Search the entries below for the word "camera", then copy each line in which it is found.

### Material for the task
★ ★ ★ ★ ★
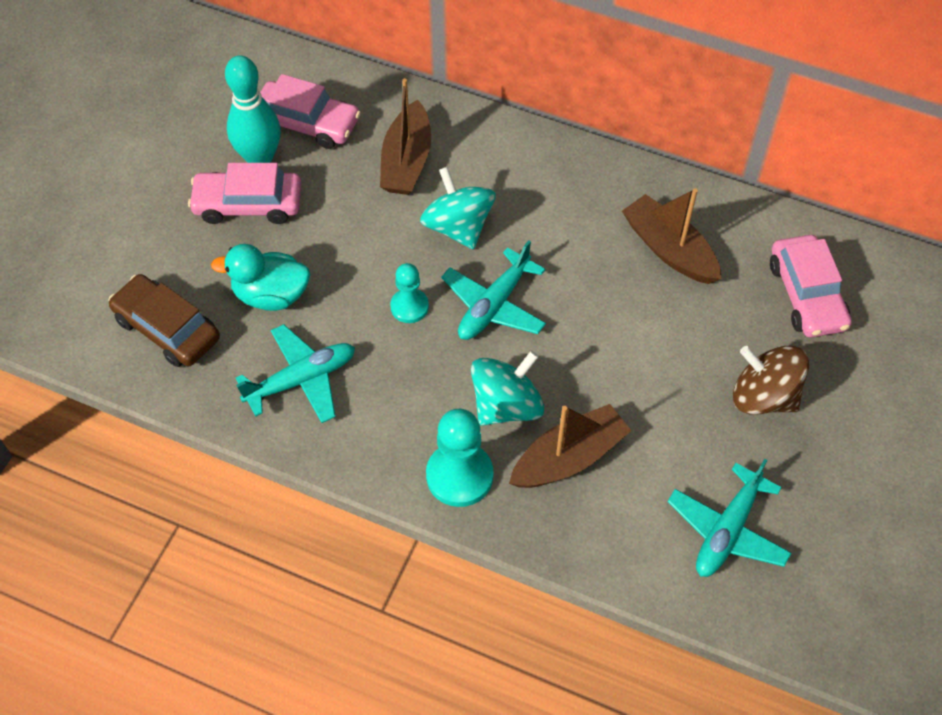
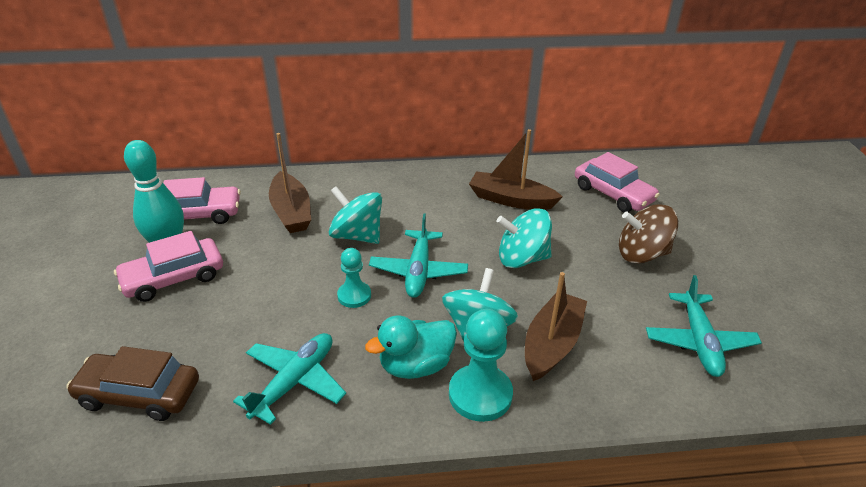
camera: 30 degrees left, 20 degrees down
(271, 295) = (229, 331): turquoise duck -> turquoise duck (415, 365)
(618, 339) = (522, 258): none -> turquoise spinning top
★ ★ ★ ★ ★
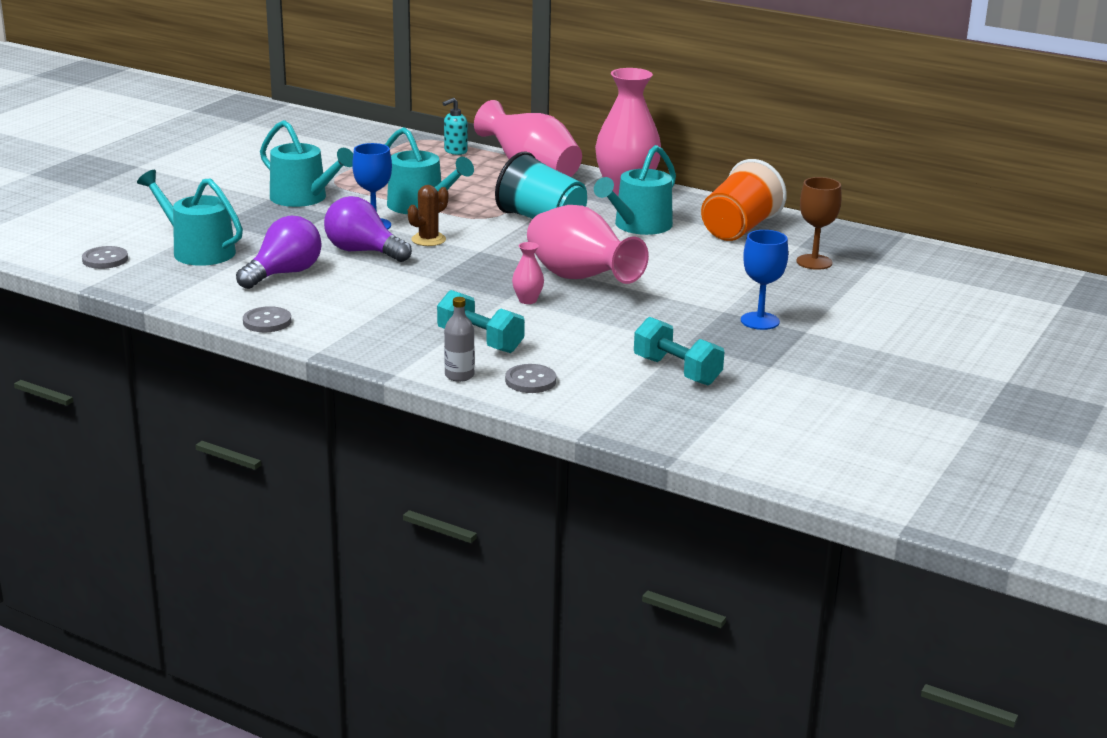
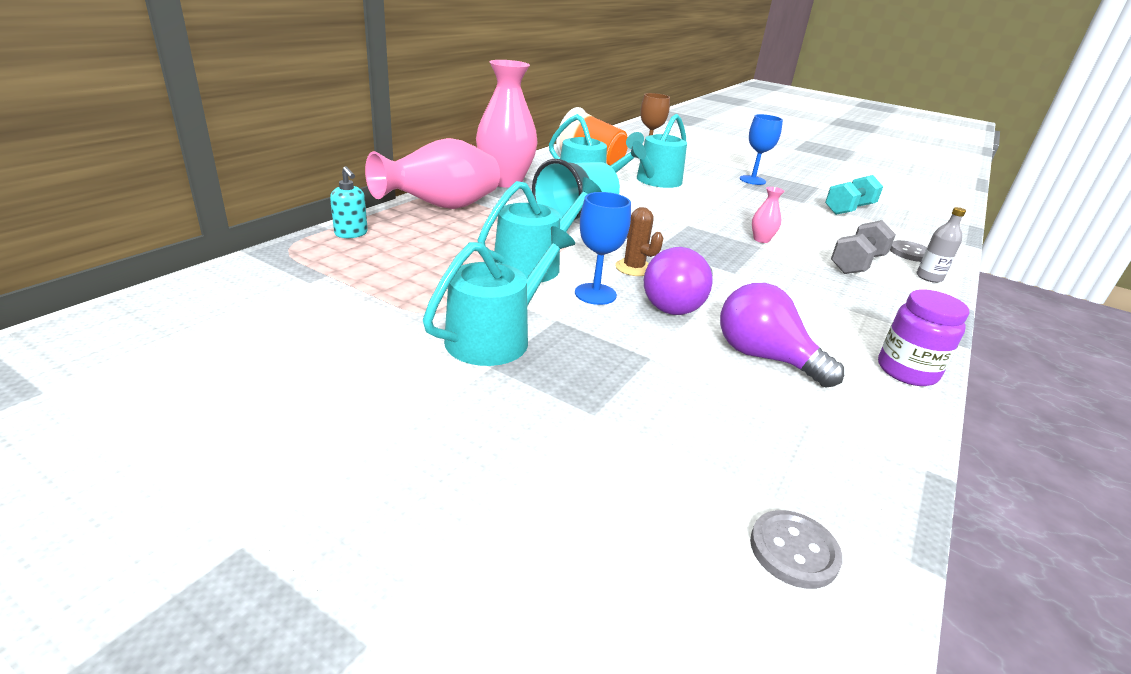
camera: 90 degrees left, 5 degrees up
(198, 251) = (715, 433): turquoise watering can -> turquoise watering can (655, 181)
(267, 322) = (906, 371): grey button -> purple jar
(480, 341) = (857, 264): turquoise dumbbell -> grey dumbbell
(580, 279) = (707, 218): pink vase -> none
★ ★ ★ ★ ★
### Response
camera: 30 degrees left, 20 degrees down
camera: 90 degrees left, 5 degrees up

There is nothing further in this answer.